[Scene change data]

%%

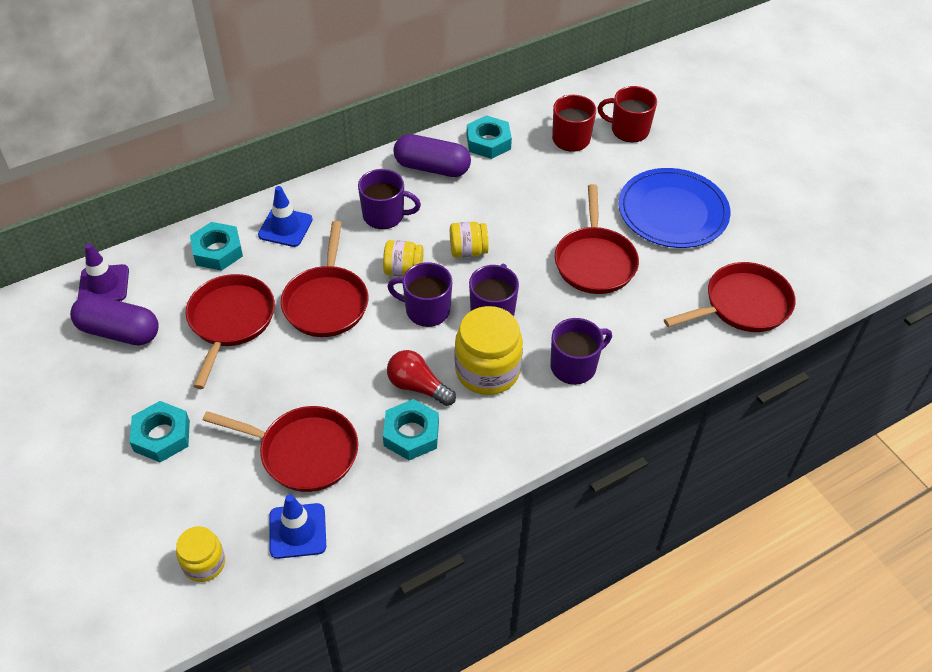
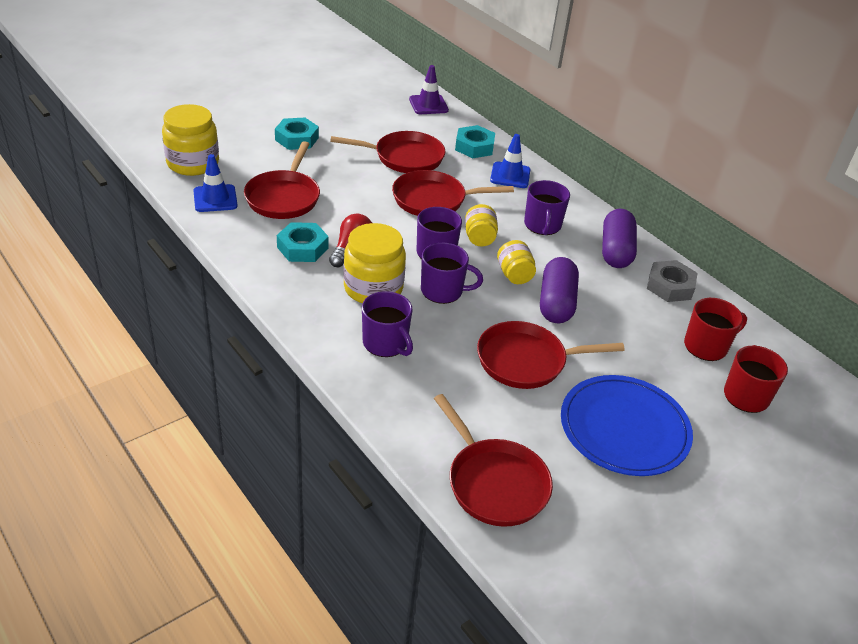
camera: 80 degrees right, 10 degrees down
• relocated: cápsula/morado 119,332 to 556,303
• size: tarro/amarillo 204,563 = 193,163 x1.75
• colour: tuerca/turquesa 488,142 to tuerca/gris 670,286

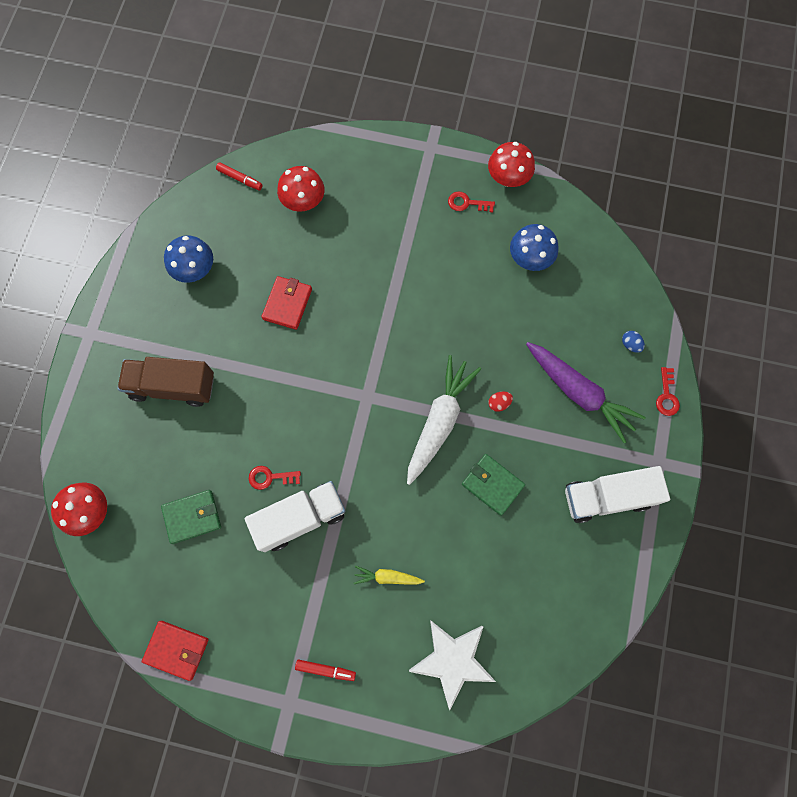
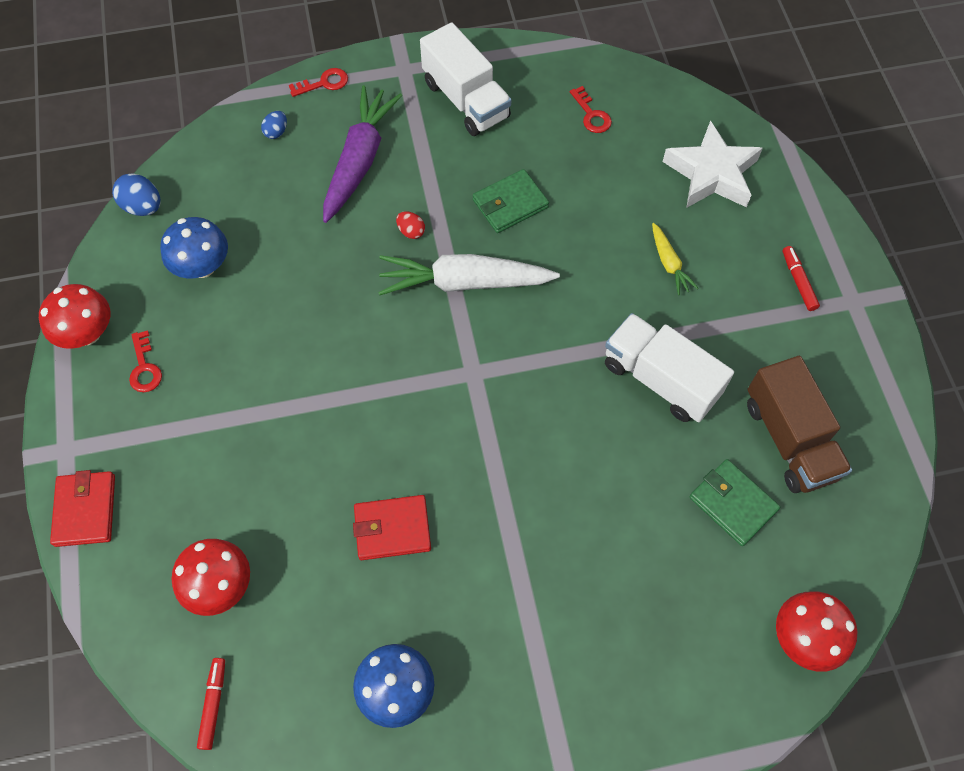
camera: 115 degrees left, 10 degrees down
• relocated: camión/marrón 173,386 to 789,439
• relocated: cartera/rojo 176,650 to 85,510
• relocated: llave/rojo 270,477 to 591,115
• spun: cartera/verde 492,485 = 510,204 45 degrees clockwise
• appeared: huevo/azul 143,207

%%

What you need to do
Only the lines from the one holding "204,563 = 193,163 x1.75" through the end of the data are to be printed, exactly as they stand and with no pictures.

Solution for this exercise
• size: tarro/amarillo 204,563 = 193,163 x1.75
• colour: tuerca/turquesa 488,142 to tuerca/gris 670,286

camera: 115 degrees left, 10 degrees down
• relocated: camión/marrón 173,386 to 789,439
• relocated: cartera/rojo 176,650 to 85,510
• relocated: llave/rojo 270,477 to 591,115
• spun: cartera/verde 492,485 = 510,204 45 degrees clockwise
• appeared: huevo/azul 143,207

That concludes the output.